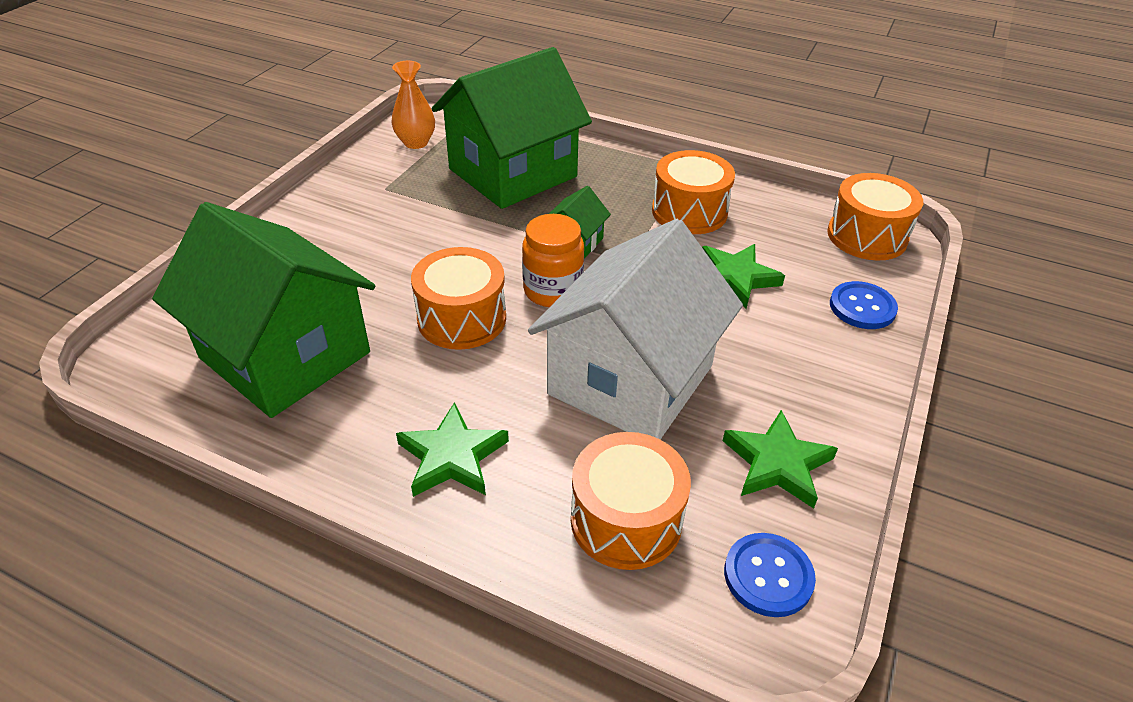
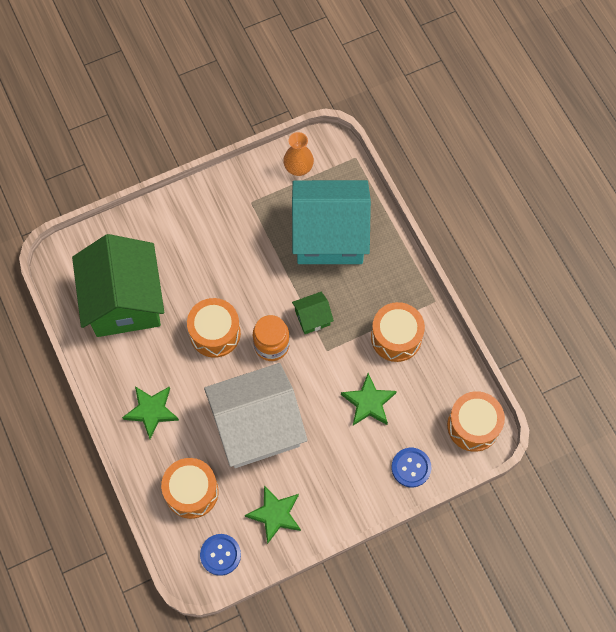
camera: 40 degrees right, 25 degrees up
green house [432,47,592,209] -> turquoise house [292,180,371,264]

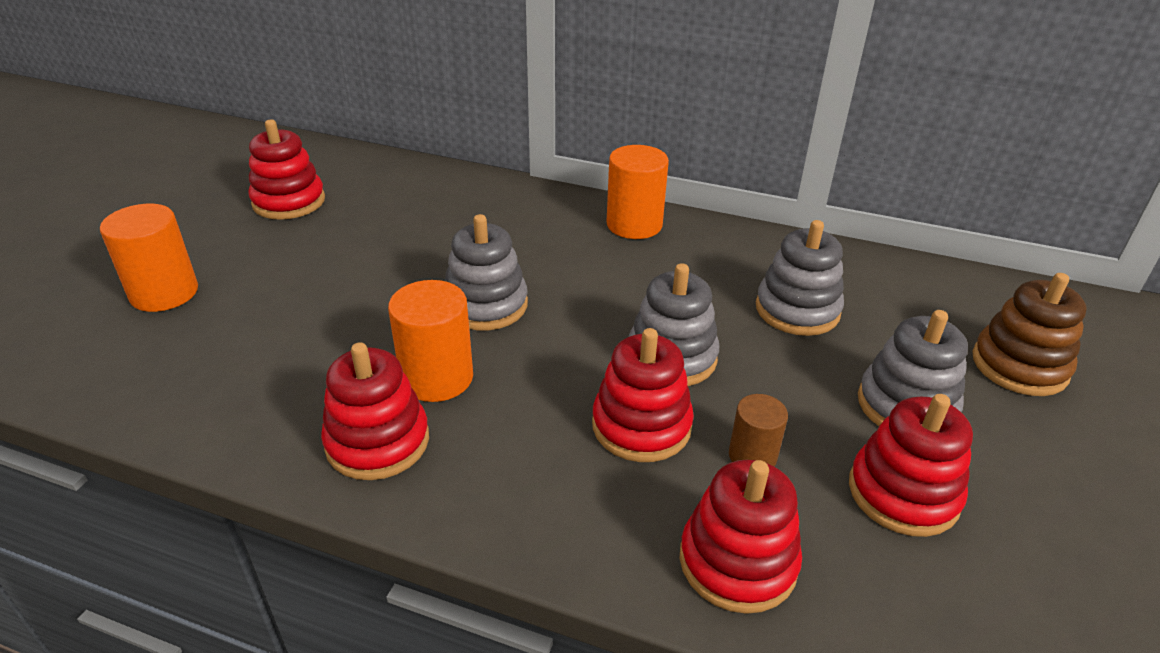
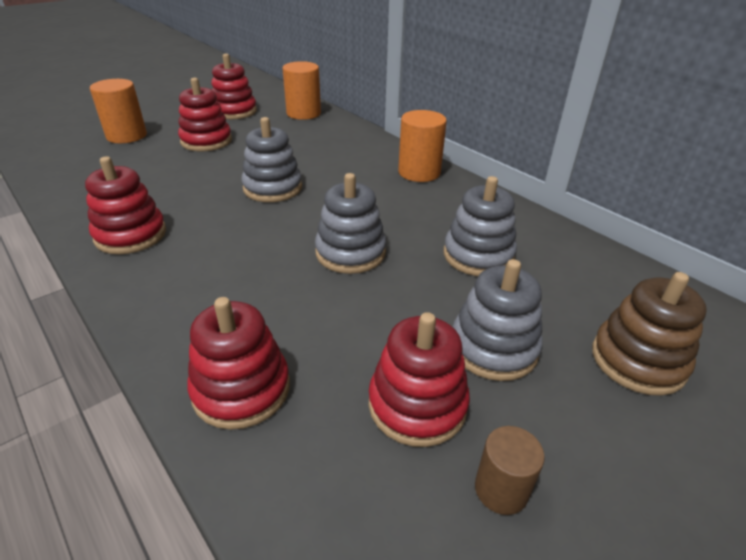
camera: 30 degrees right, 0 degrees up
orange cylinder [388,280,473,402] -> orange cylinder moved to [282,61,321,120]
red stacking toy [592,328,694,462] -> red stacking toy moved to [178,78,232,151]
brown cylinder [729,394,788,466] -> brown cylinder moved to [475,426,545,515]

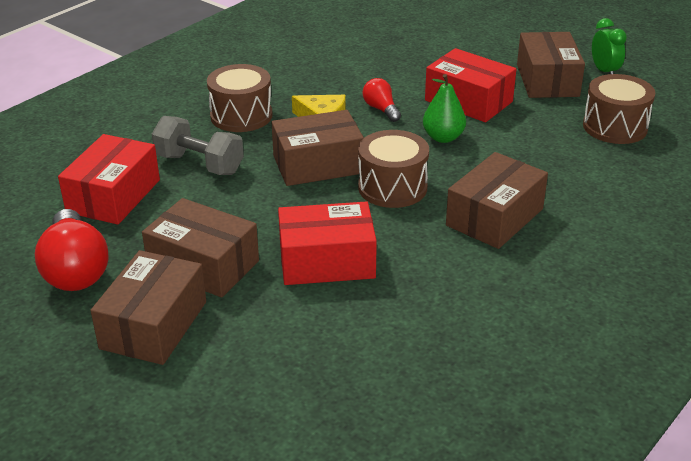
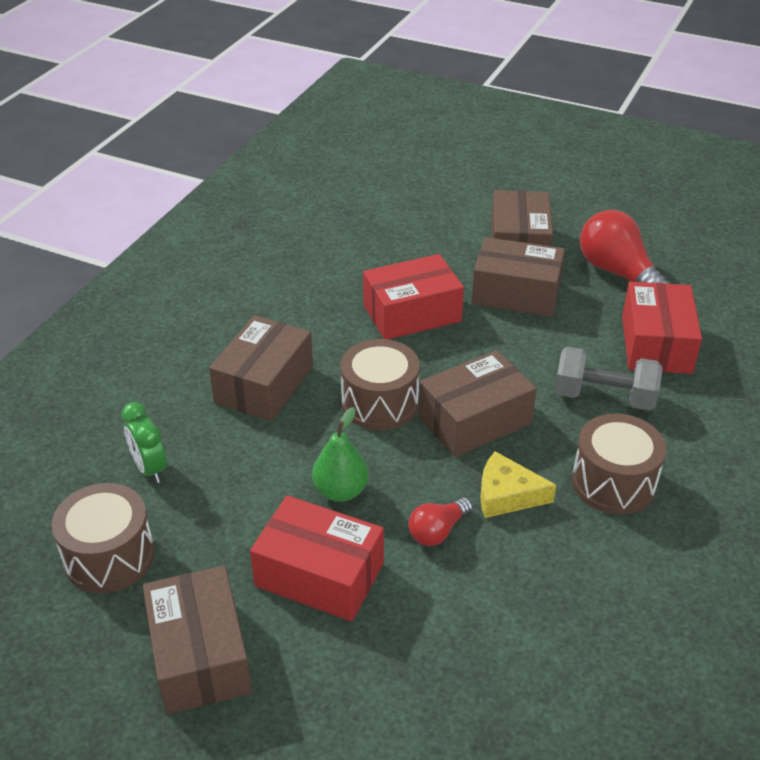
camera: 165 degrees right, 5 degrees up
red light bulb [363,78,401,122] -> red light bulb turned 90 degrees clockwise [408,498,473,546]
green clock [592,18,627,74] -> green clock moved to [121,402,167,483]

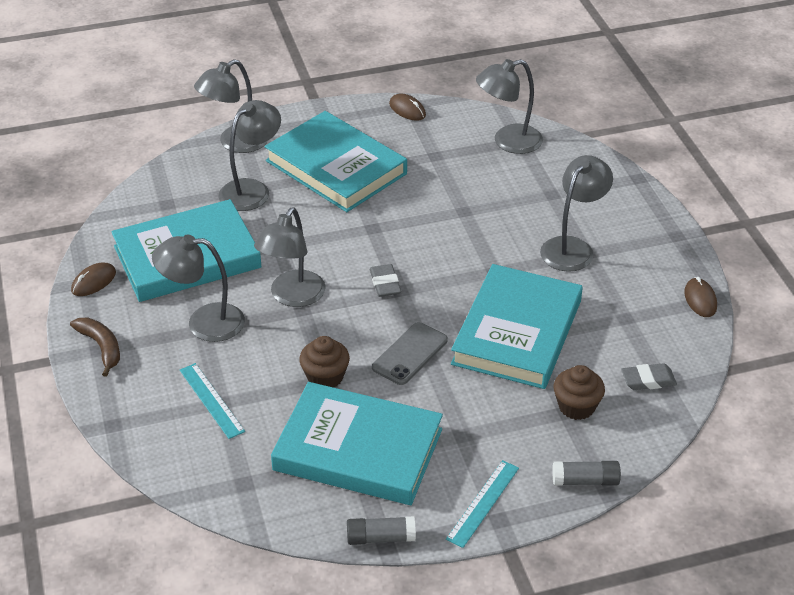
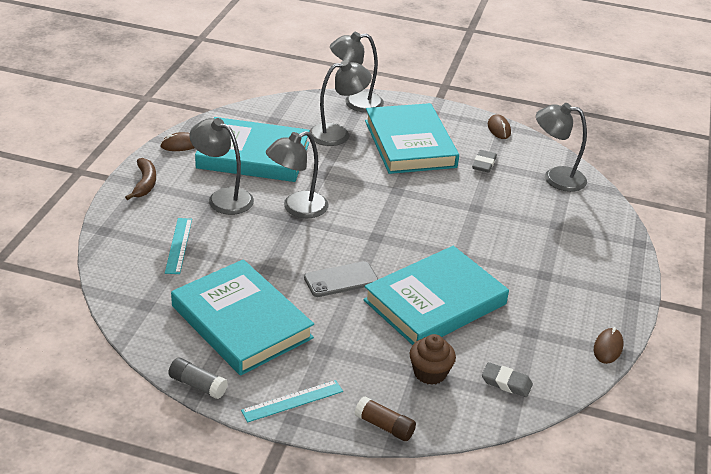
camera: 30 degrees right, 5 degrees down
brown cupcake [299,336,350,388] -> none
grey eraser [370,264,401,297] -> grey eraser moved to [472,150,497,173]
grey lamp [540,155,613,272] -> none
grey glue stick [552,461,621,486] -> brown glue stick [355,396,416,441]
*****
Give back the data exactly. Pictures stay out.

camera: 40 degrees right, 25 degrees up
green house [432,47,592,209] -> turquoise house [292,180,371,264]

camera: 30 degrees right, 0 degrees up
orange cylinder [388,280,473,402] -> orange cylinder moved to [282,61,321,120]
red stacking toy [592,328,694,462] -> red stacking toy moved to [178,78,232,151]
brown cylinder [729,394,788,466] -> brown cylinder moved to [475,426,545,515]

camera: 165 degrees right, 5 degrees up
red light bulb [363,78,401,122] -> red light bulb turned 90 degrees clockwise [408,498,473,546]
green clock [592,18,627,74] -> green clock moved to [121,402,167,483]

camera: 30 degrees right, 5 degrees down
brown cupcake [299,336,350,388] -> none
grey eraser [370,264,401,297] -> grey eraser moved to [472,150,497,173]
grey lamp [540,155,613,272] -> none
grey glue stick [552,461,621,486] -> brown glue stick [355,396,416,441]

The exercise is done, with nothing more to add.